** Directions **
From the line containing "(180, 604) = (213, 212): none" to the last line of the records, reproduce every line exactly and print nothing else.

** Supplied records **

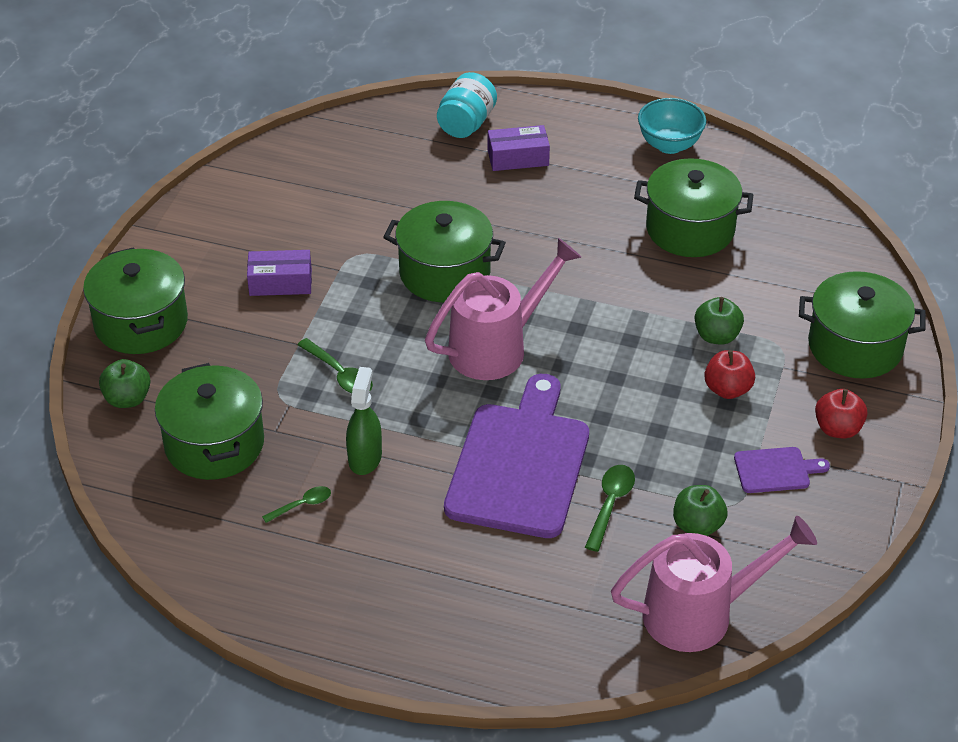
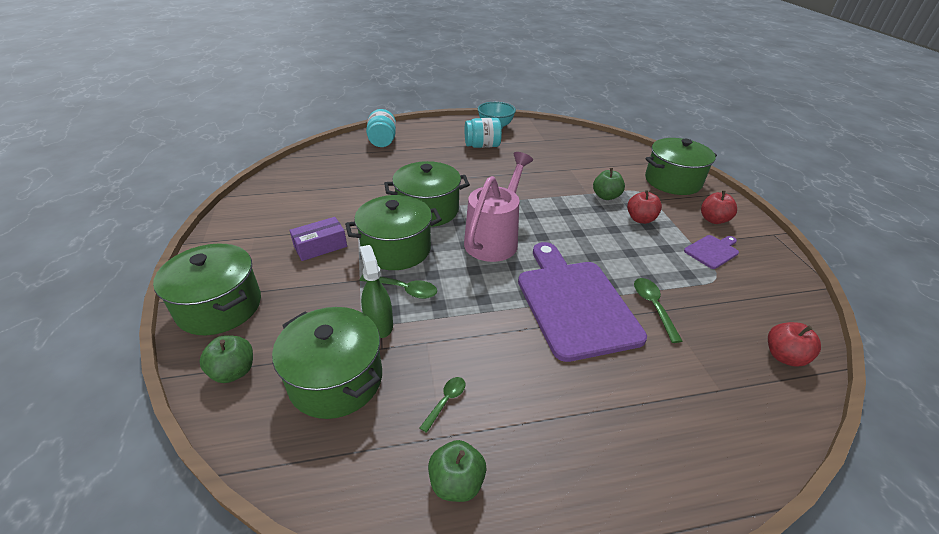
camera: 30 degrees left, 5 degrees down
(365, 457) = (466, 341): green spray bottle -> green spray bottle (379, 324)
(518, 158) = (423, 148): purple box -> none
(613, 180) = (482, 146): none -> turquoise jar
(690, 229) = (540, 155): green pot -> green pot (396, 249)
(697, 525) = (713, 299): green apple -> green apple (456, 482)
(701, 613) = (784, 356): pink watering can -> red apple

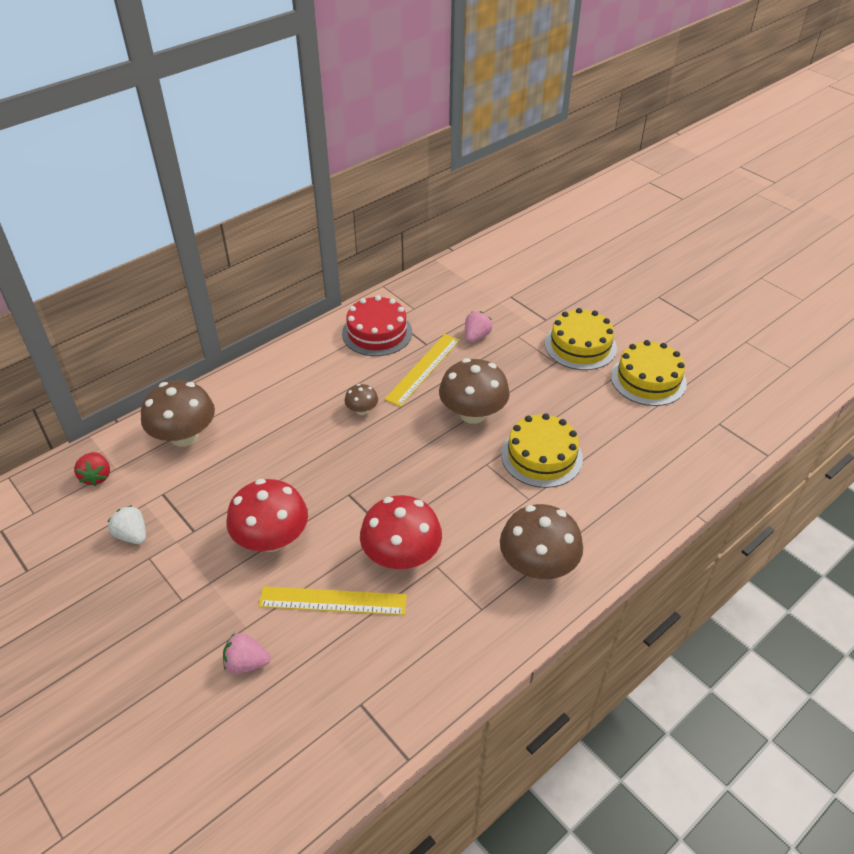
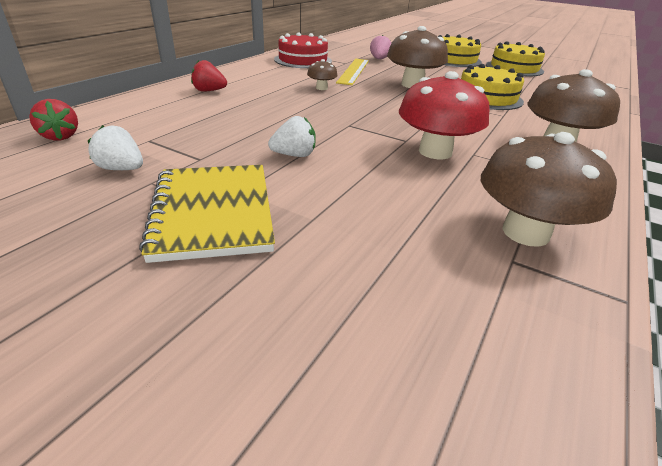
camera: 20 degrees left, 10 degrees down
(180, 604) = (213, 212): none -> yellow notebook
(184, 436) = (157, 108): brown mushroom -> brown mushroom (525, 232)
(242, 404) = (209, 91): none -> red strawberry
(246, 663) = (338, 249): pink strawberry -> none
(272, 539) = (294, 155): red mushroom -> white strawberry
(333, 600) = (397, 186): yellow ruler -> none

** Reply **
(180, 604) = (213, 212): none -> yellow notebook
(184, 436) = (157, 108): brown mushroom -> brown mushroom (525, 232)
(242, 404) = (209, 91): none -> red strawberry
(246, 663) = (338, 249): pink strawberry -> none
(272, 539) = (294, 155): red mushroom -> white strawberry
(333, 600) = (397, 186): yellow ruler -> none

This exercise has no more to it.